* Task description *
Copy out each record that follows exactly, and omit any picture you find.
● ● ●
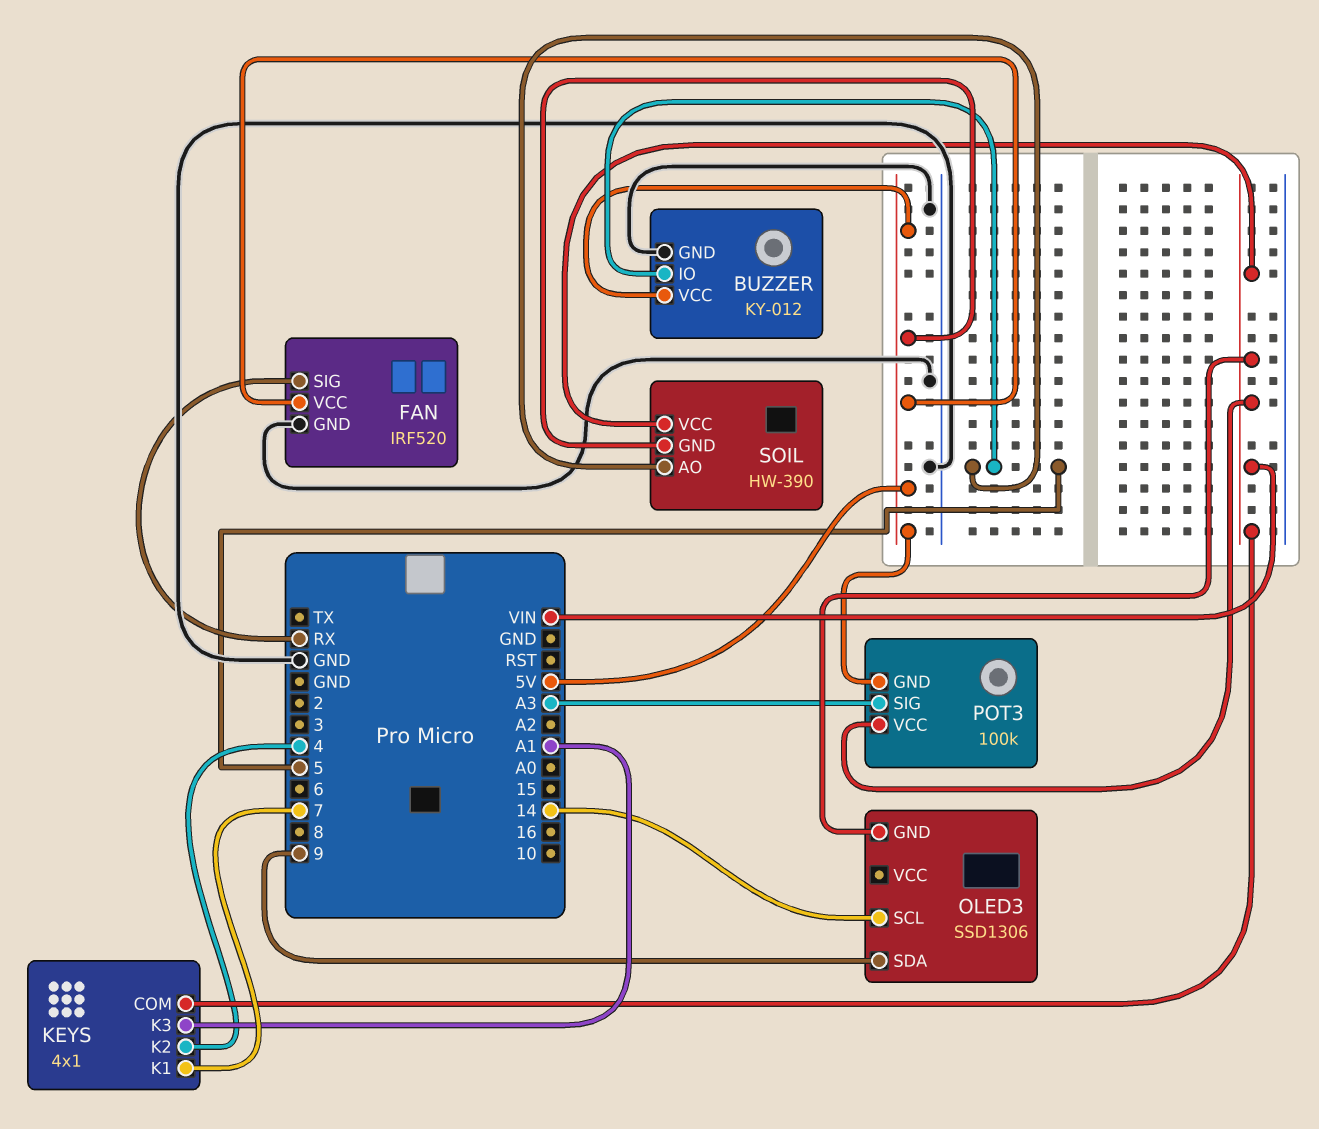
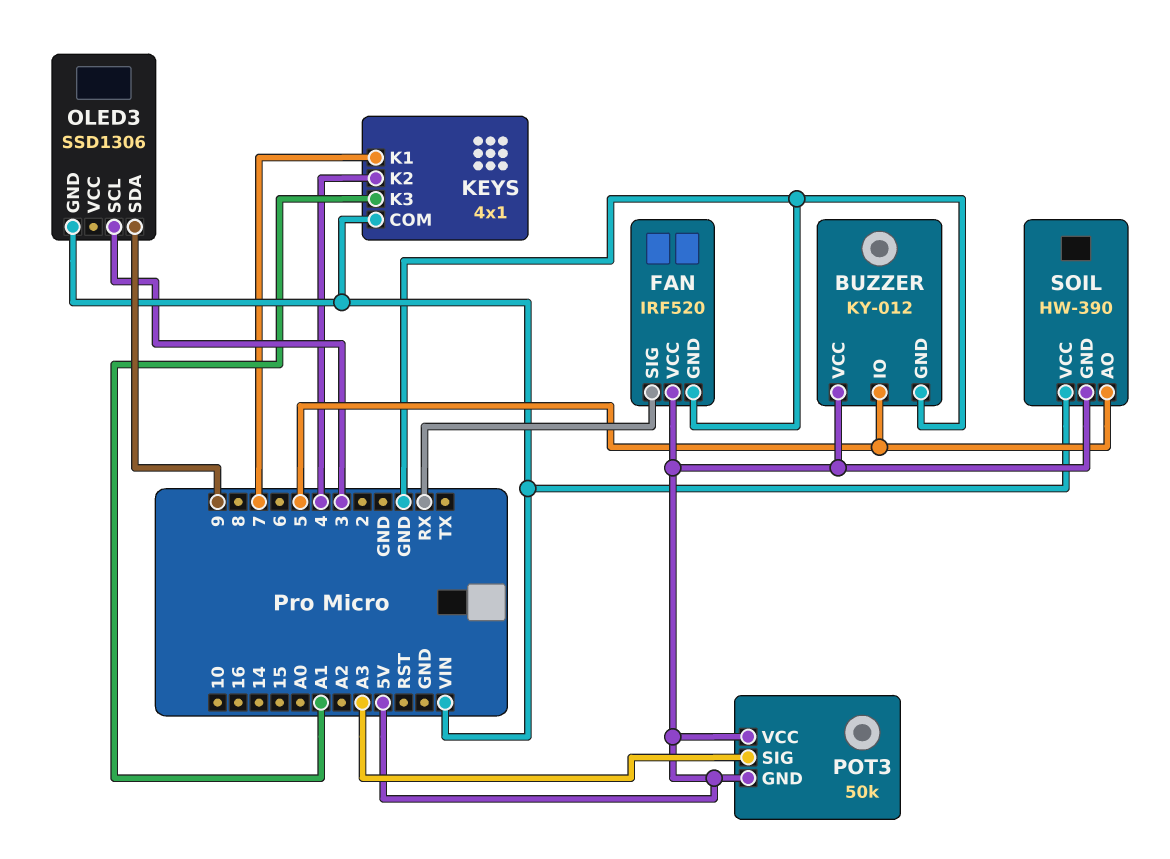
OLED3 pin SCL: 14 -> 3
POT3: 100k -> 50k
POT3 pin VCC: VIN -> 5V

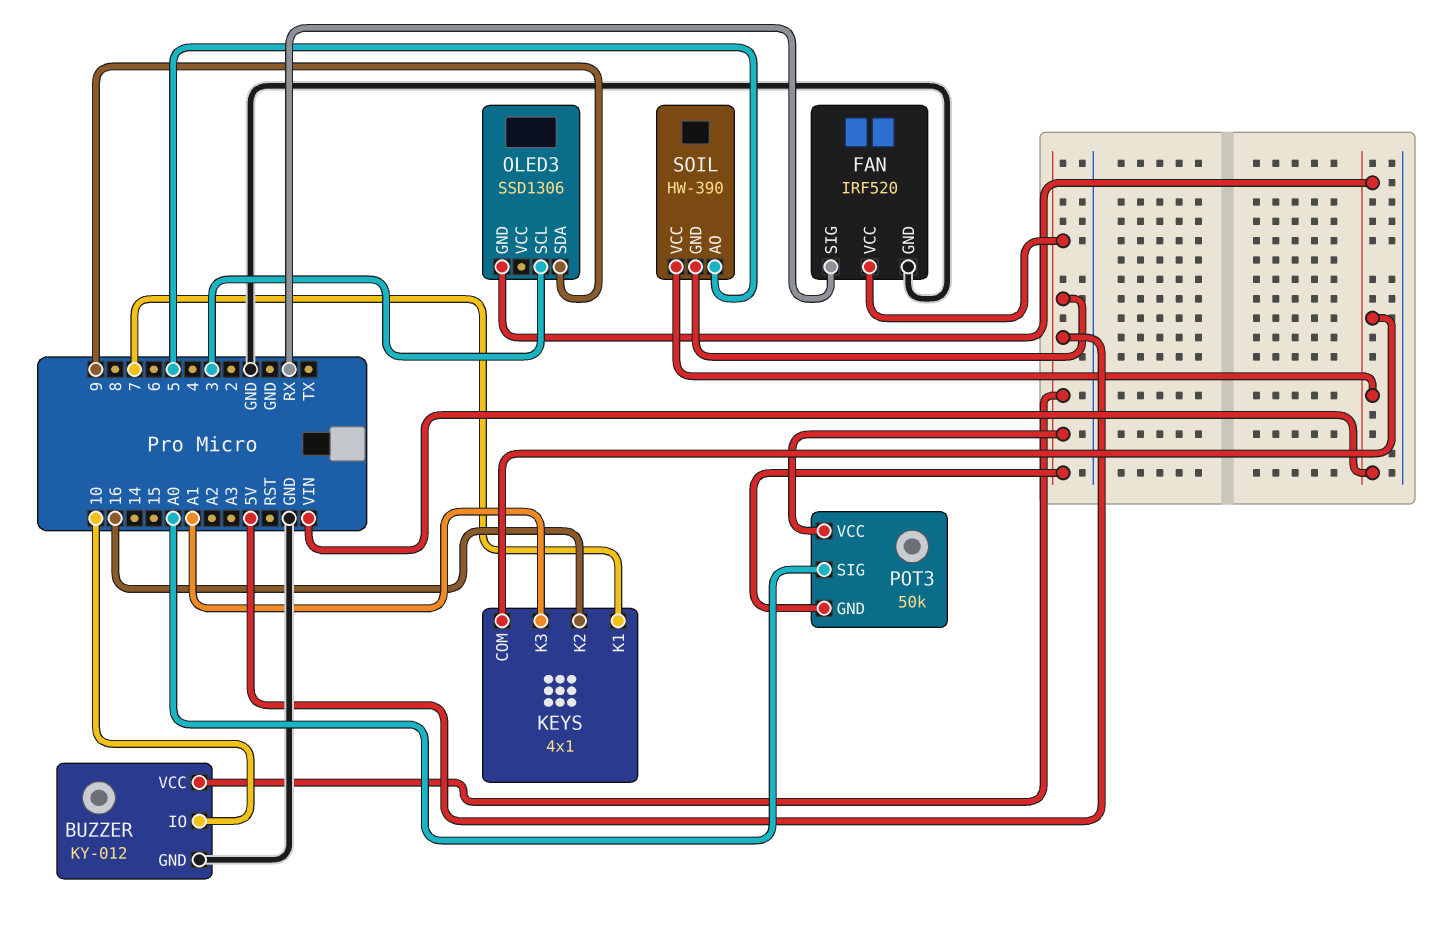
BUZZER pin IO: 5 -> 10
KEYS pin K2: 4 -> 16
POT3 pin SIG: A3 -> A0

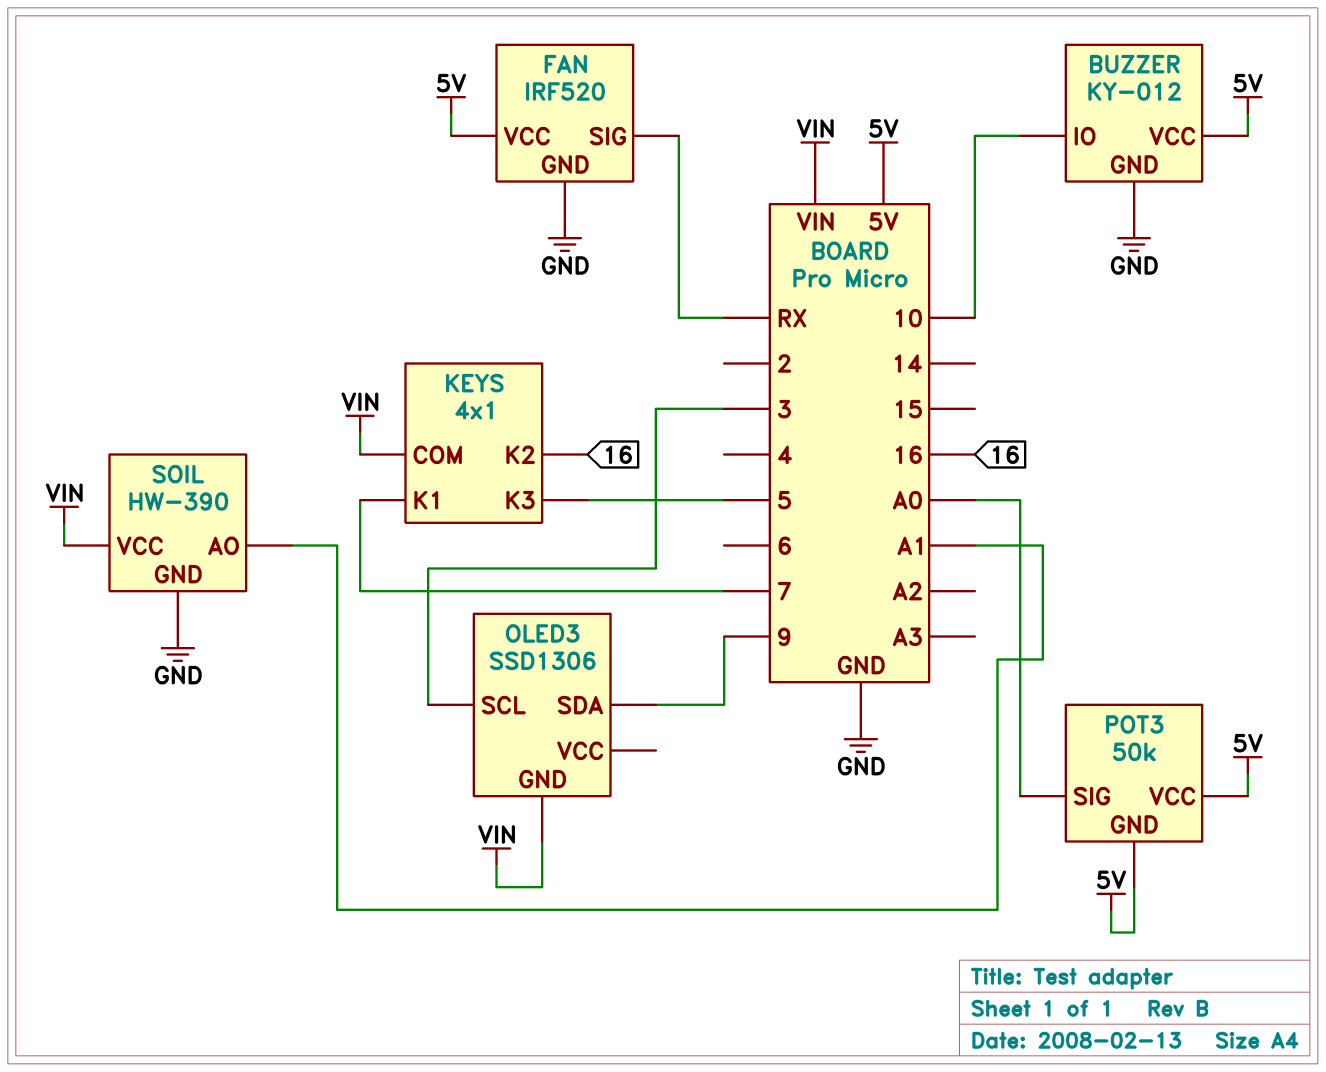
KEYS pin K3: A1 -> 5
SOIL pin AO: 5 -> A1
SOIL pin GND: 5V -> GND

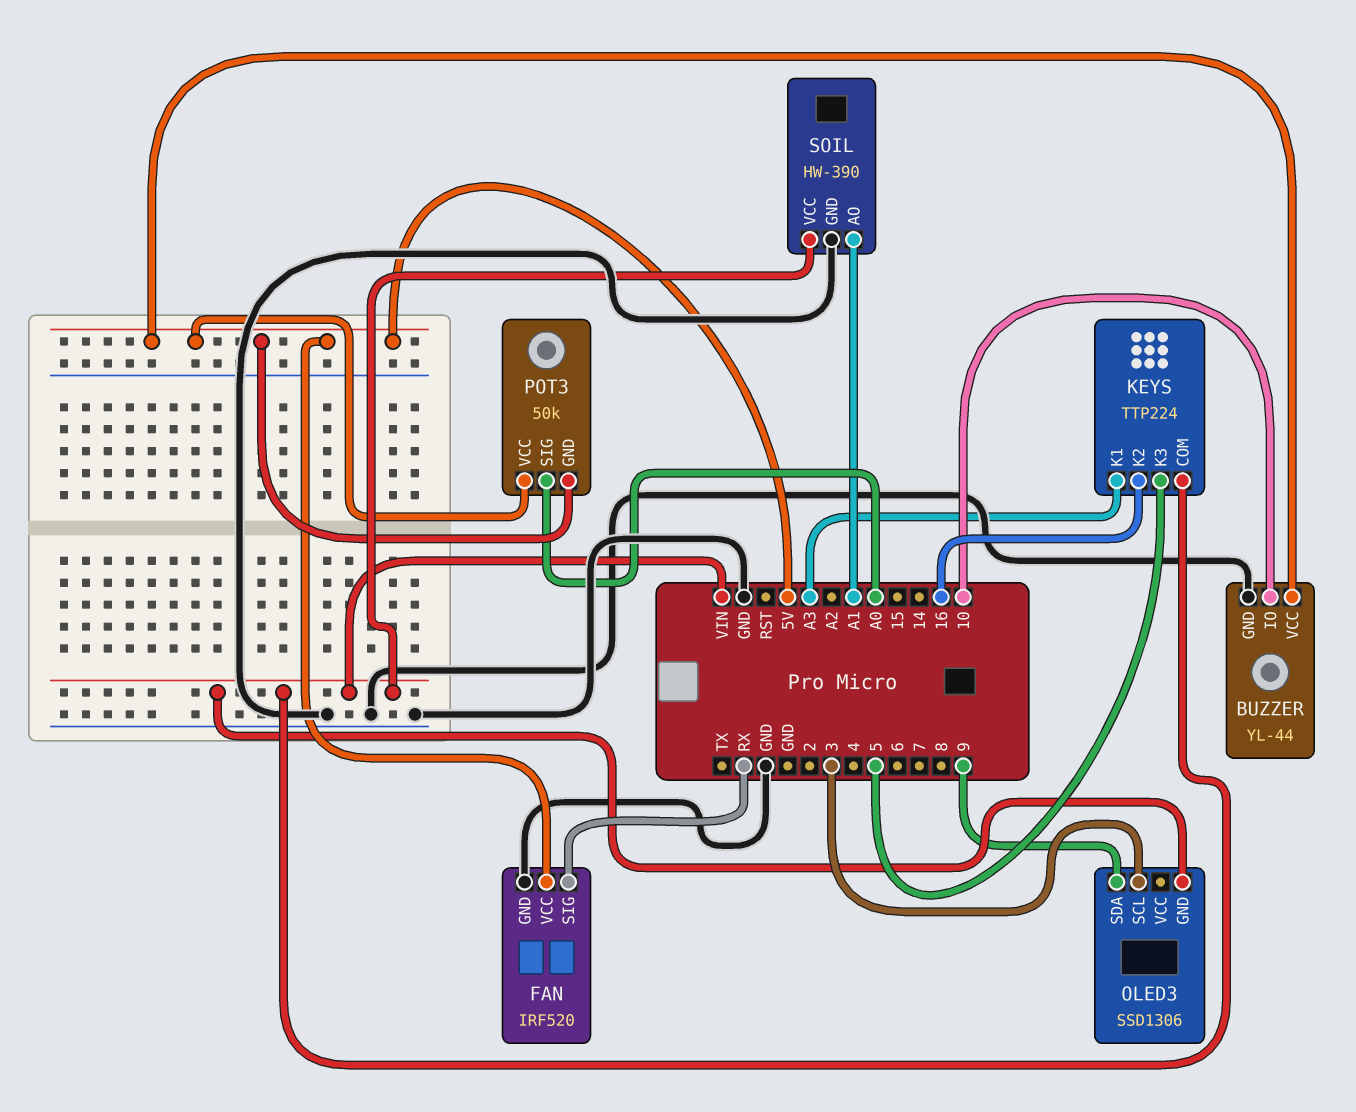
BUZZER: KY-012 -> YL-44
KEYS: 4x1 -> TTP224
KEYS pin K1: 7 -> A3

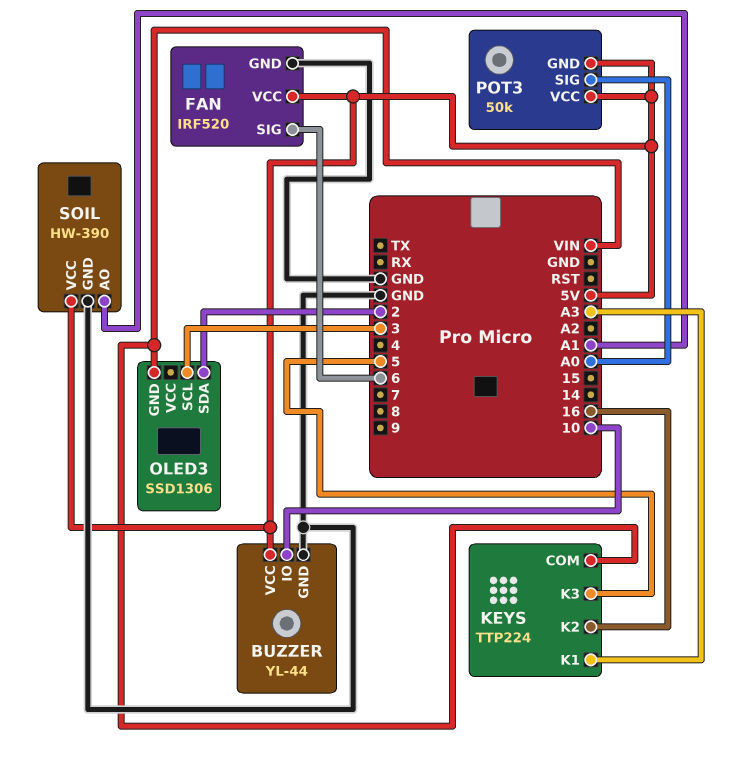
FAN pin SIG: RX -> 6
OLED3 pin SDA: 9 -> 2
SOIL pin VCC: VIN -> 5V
● ● ●
* Problem solution *
OLED3 pin SCL: 14 -> 3
POT3: 100k -> 50k
POT3 pin VCC: VIN -> 5V

BUZZER pin IO: 5 -> 10
KEYS pin K2: 4 -> 16
POT3 pin SIG: A3 -> A0

KEYS pin K3: A1 -> 5
SOIL pin AO: 5 -> A1
SOIL pin GND: 5V -> GND

BUZZER: KY-012 -> YL-44
KEYS: 4x1 -> TTP224
KEYS pin K1: 7 -> A3

FAN pin SIG: RX -> 6
OLED3 pin SDA: 9 -> 2
SOIL pin VCC: VIN -> 5V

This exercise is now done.